### Exercise description
For this exercise, restate every line below word for word and drop the images.

### Data
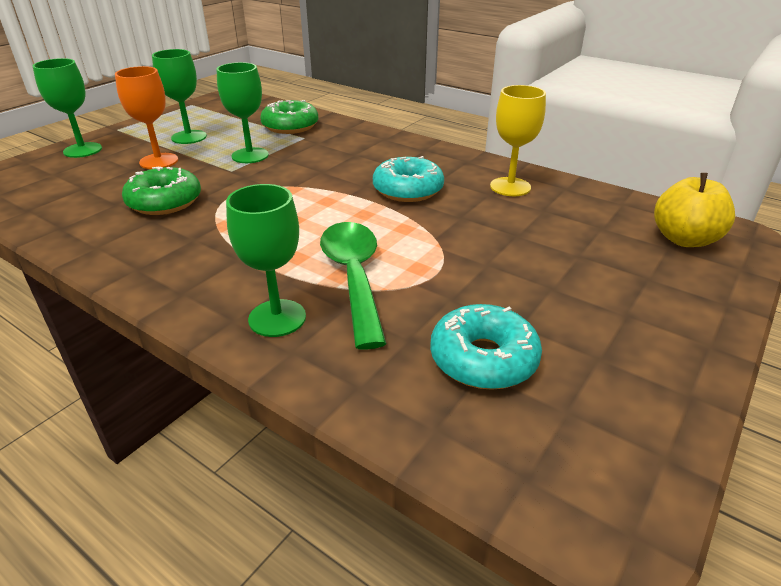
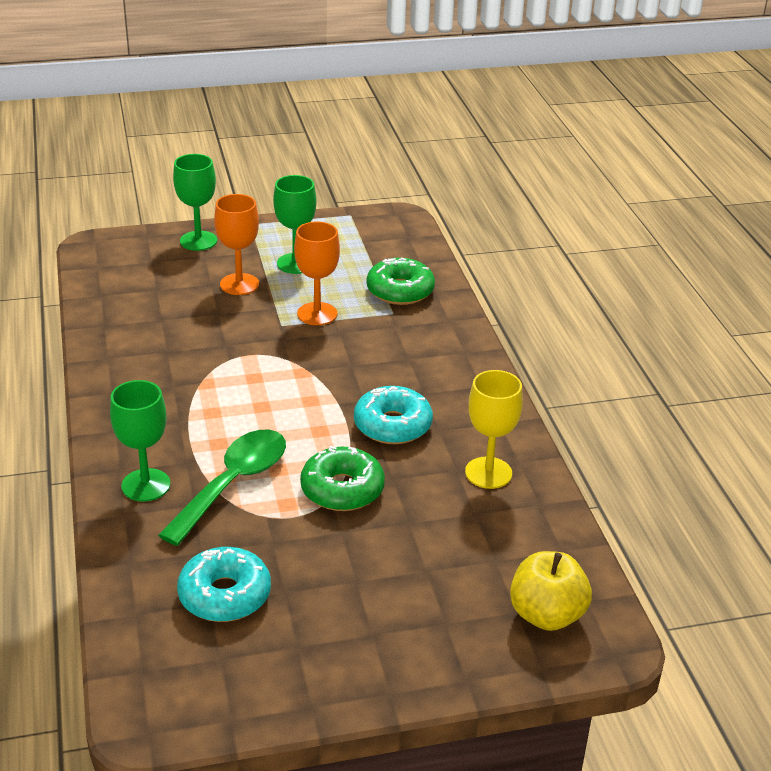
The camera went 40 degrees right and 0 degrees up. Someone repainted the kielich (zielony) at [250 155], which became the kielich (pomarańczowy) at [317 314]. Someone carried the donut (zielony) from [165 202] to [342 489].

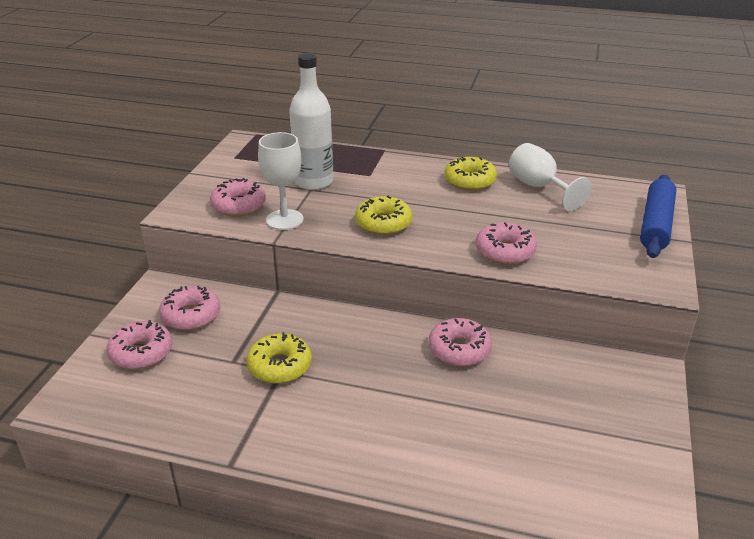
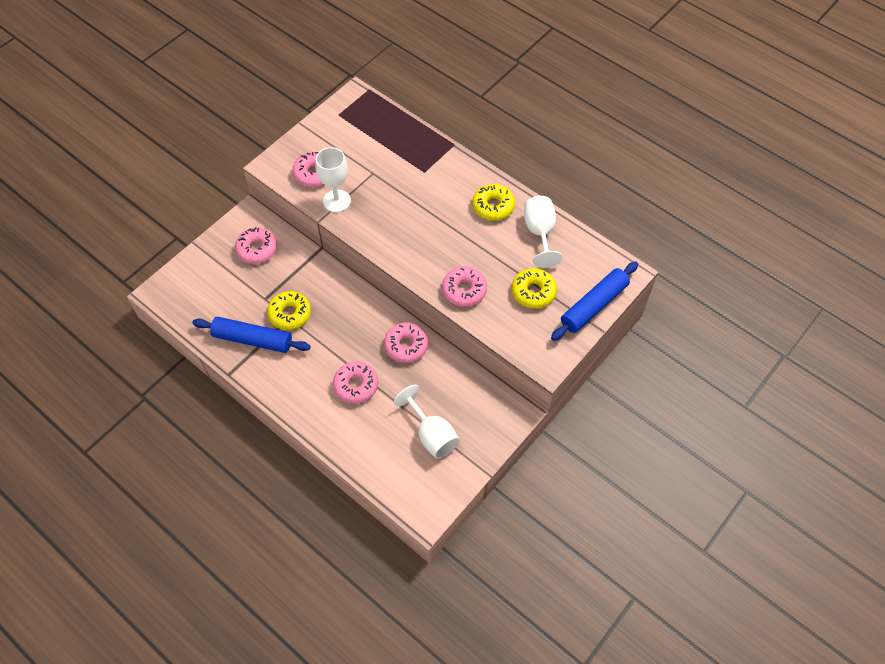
The camera went 25 degrees right and 25 degrees up. Someone put down the wałek do ciasta (niebieski) at [252 339]. Someone carried the donut (różowy) from [141 352] to [356 385]. Someone put down the kielich (biały) at [431 434]. Someone carried the donut (żółty) from [383 223] to [533 292]. Someone took away the butelka (biały) at [313 182].

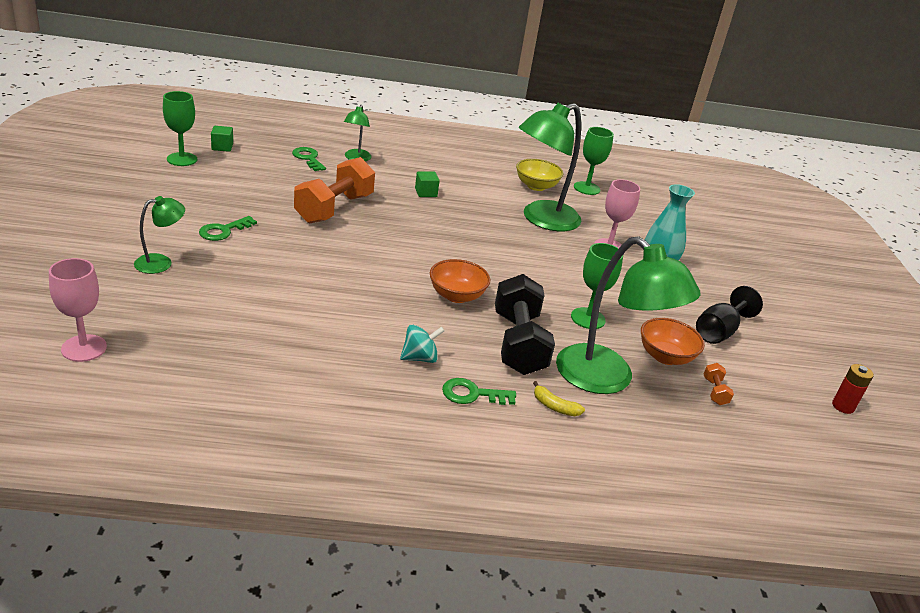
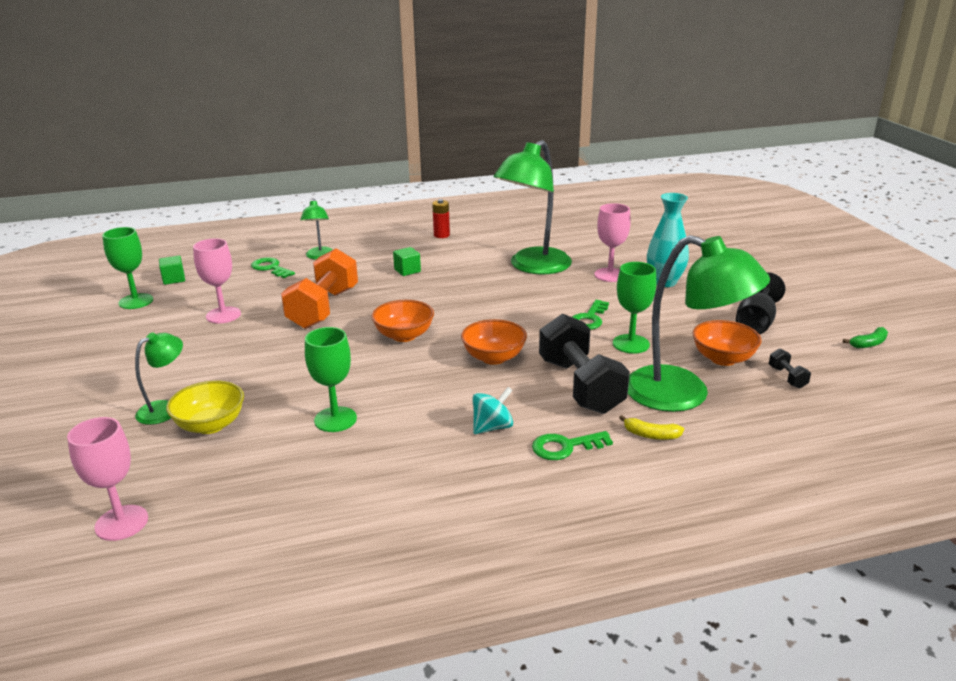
The camera went 10 degrees left and 5 degrees down. Someone carried the miska (żółty) from [536 186] to [210 425]. Someone put down the kielich (różowy) at [223 315]. Someone carried the kielich (zielony) from [586 188] to [335 419]. Someone put down the miska (pomarańczowy) at [404 335]. Someone carried the bateria (czerwony) from [843 406] to [441 235]. Someone carried the klucz (zielony) from [223 231] to [589 319]. Someone repainted the hantel (pomarańczowy) at [714 392], which became the hantel (czarny) at [787 377]. Someone put down the banan (zielony) at [869 343].

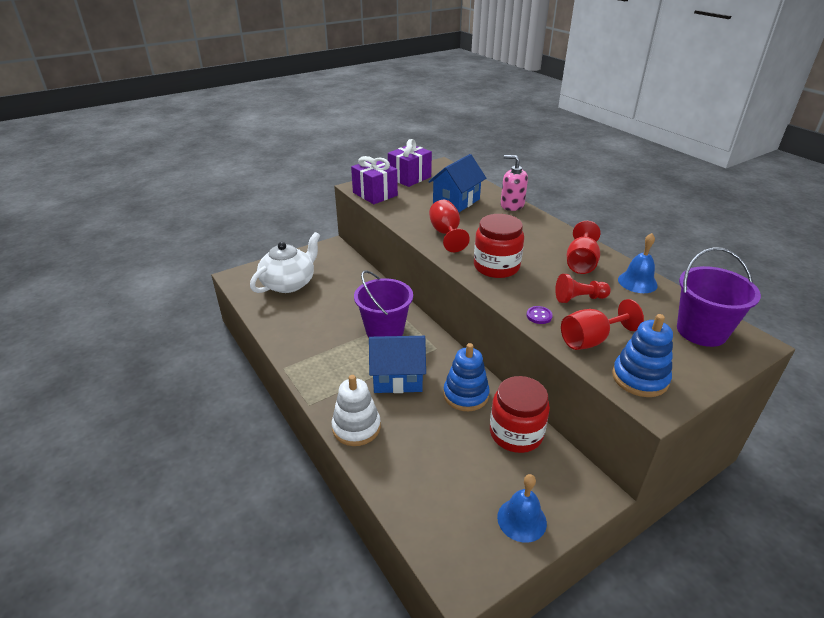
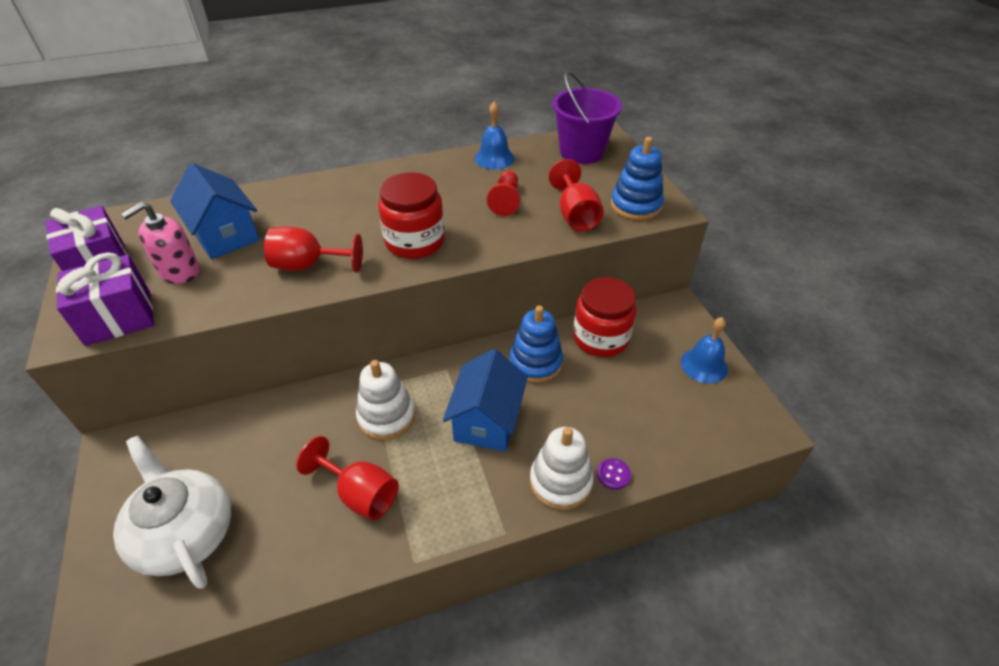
The camera went 75 degrees left and 10 degrees up. Someone carried the dozownik mydła (różowy) from [512 205] to [179 271]. Someone carried the kielich (czerwony) from [581 263] to [360 494]. Someone swapped the wiadro (fioletowy) at [384 330] for the zabawka nakładanka (biały) at [386 416]. Someone carried the guzik (fioletowy) from [539 316] to [613 474].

### Answer to the problem
The camera went 40 degrees right and 0 degrees up. Someone repainted the kielich (zielony) at [250 155], which became the kielich (pomarańczowy) at [317 314]. Someone carried the donut (zielony) from [165 202] to [342 489].

The camera went 25 degrees right and 25 degrees up. Someone put down the wałek do ciasta (niebieski) at [252 339]. Someone carried the donut (różowy) from [141 352] to [356 385]. Someone put down the kielich (biały) at [431 434]. Someone carried the donut (żółty) from [383 223] to [533 292]. Someone took away the butelka (biały) at [313 182].

The camera went 10 degrees left and 5 degrees down. Someone carried the miska (żółty) from [536 186] to [210 425]. Someone put down the kielich (różowy) at [223 315]. Someone carried the kielich (zielony) from [586 188] to [335 419]. Someone put down the miska (pomarańczowy) at [404 335]. Someone carried the bateria (czerwony) from [843 406] to [441 235]. Someone carried the klucz (zielony) from [223 231] to [589 319]. Someone repainted the hantel (pomarańczowy) at [714 392], which became the hantel (czarny) at [787 377]. Someone put down the banan (zielony) at [869 343].

The camera went 75 degrees left and 10 degrees up. Someone carried the dozownik mydła (różowy) from [512 205] to [179 271]. Someone carried the kielich (czerwony) from [581 263] to [360 494]. Someone swapped the wiadro (fioletowy) at [384 330] for the zabawka nakładanka (biały) at [386 416]. Someone carried the guzik (fioletowy) from [539 316] to [613 474].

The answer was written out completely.